Top of Task material

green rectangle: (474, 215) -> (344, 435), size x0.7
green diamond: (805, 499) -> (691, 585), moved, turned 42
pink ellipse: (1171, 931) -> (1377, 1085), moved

Bottom of Task material
Top of Task material

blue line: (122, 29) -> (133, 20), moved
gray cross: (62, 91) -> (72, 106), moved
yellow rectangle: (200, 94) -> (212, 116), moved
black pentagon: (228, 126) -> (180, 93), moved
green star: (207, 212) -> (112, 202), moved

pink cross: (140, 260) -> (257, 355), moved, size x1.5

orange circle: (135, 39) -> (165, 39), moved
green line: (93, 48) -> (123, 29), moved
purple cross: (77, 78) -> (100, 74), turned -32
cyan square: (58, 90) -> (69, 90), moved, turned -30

Bottom of Task material

## About this exercise
Give back exactly the lines above, from the line containing "green rectangle: (474, 215)" through the line containing "pink ellipse: (1171, 931)", with both end lines and nothing more.

## Your response
green rectangle: (474, 215) -> (344, 435), size x0.7
green diamond: (805, 499) -> (691, 585), moved, turned 42
pink ellipse: (1171, 931) -> (1377, 1085), moved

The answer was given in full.